§ Task description:
Output exactly the lines below, starting with the line that has "none -> orange tile E3:F3 level 1" and going on through the line that has "orange tile E5:F5", both included, and no other lines.

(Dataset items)
++++++++

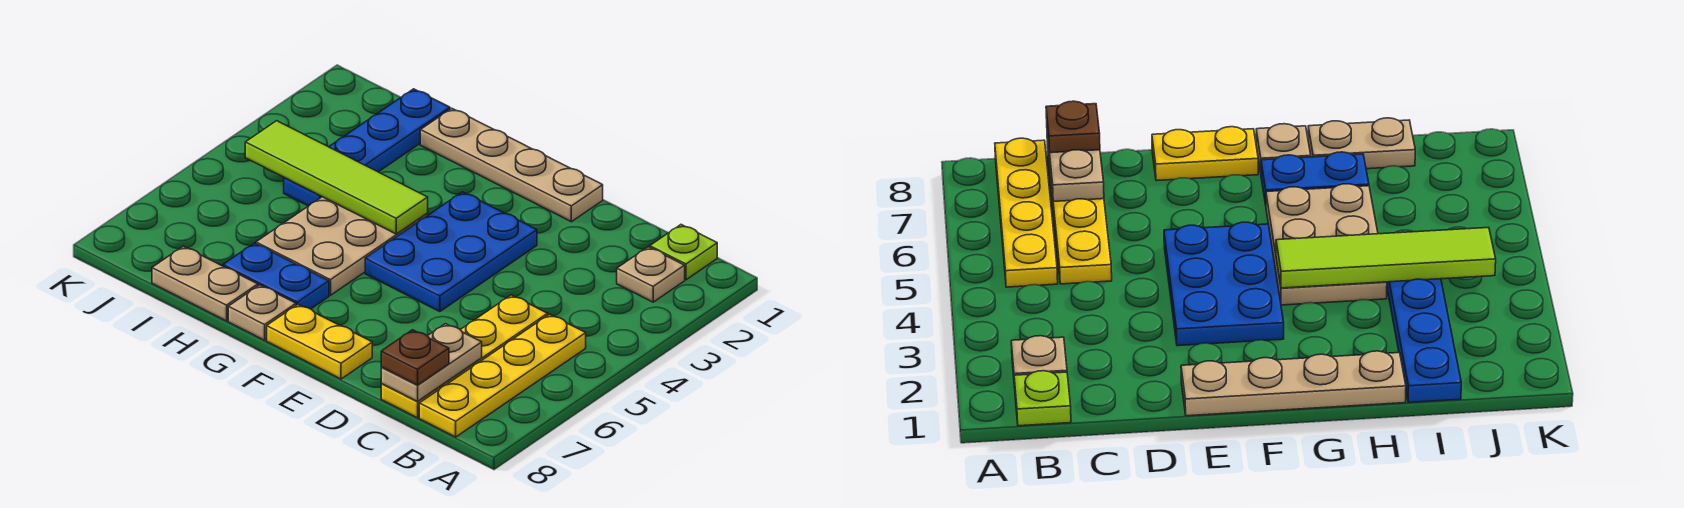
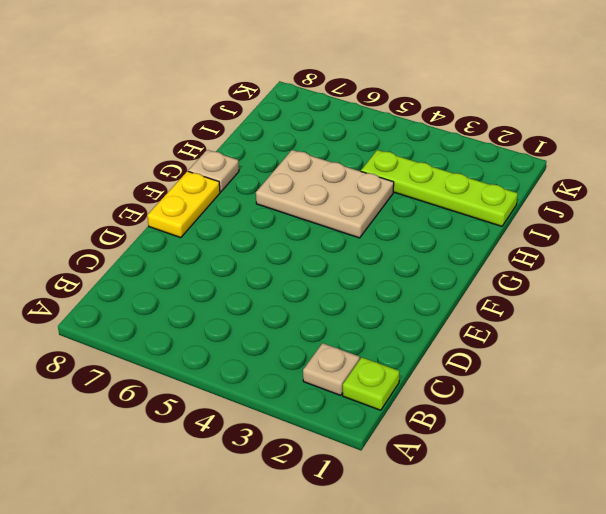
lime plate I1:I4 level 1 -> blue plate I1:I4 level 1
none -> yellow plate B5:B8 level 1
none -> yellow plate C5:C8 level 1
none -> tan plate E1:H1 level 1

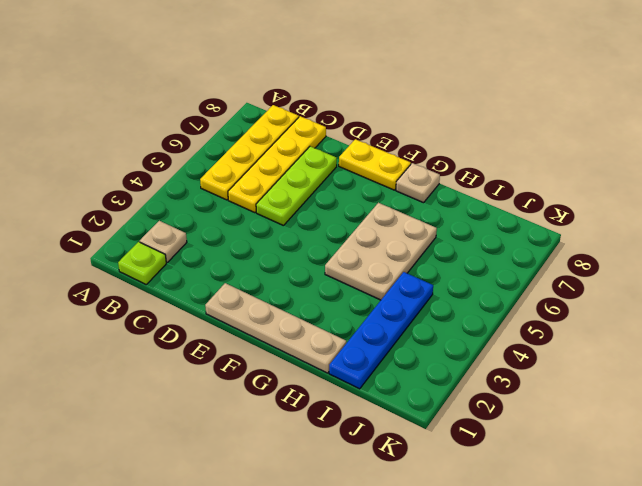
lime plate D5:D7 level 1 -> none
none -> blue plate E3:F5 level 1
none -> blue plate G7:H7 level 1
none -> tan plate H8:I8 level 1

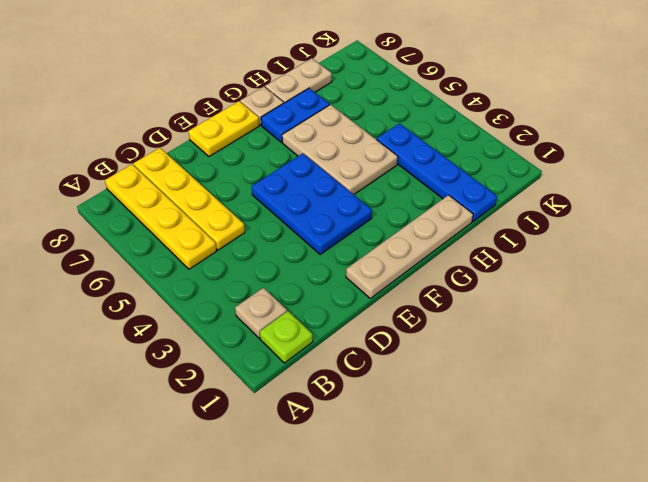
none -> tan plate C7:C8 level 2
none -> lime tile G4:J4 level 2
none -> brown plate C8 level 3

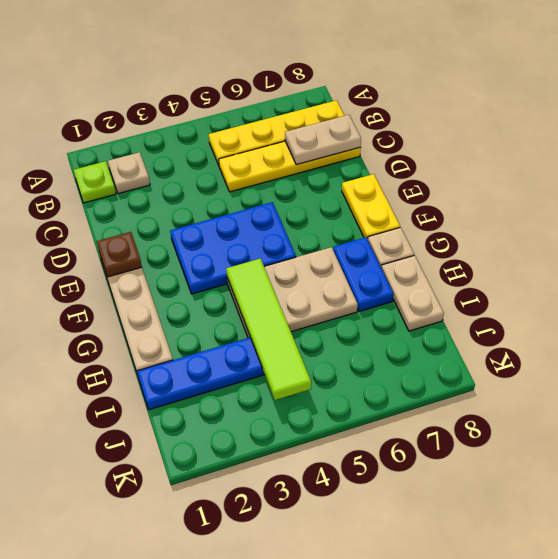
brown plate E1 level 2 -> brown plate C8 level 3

++++++++

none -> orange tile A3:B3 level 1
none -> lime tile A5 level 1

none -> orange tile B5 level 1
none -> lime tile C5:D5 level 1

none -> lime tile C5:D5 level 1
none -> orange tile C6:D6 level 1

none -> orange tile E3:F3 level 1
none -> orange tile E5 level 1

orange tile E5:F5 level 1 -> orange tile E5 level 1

++++++++

§ Output below:
none -> orange tile E3:F3 level 1
none -> orange tile E5 level 1

orange tile E5:F5 level 1 -> orange tile E5 level 1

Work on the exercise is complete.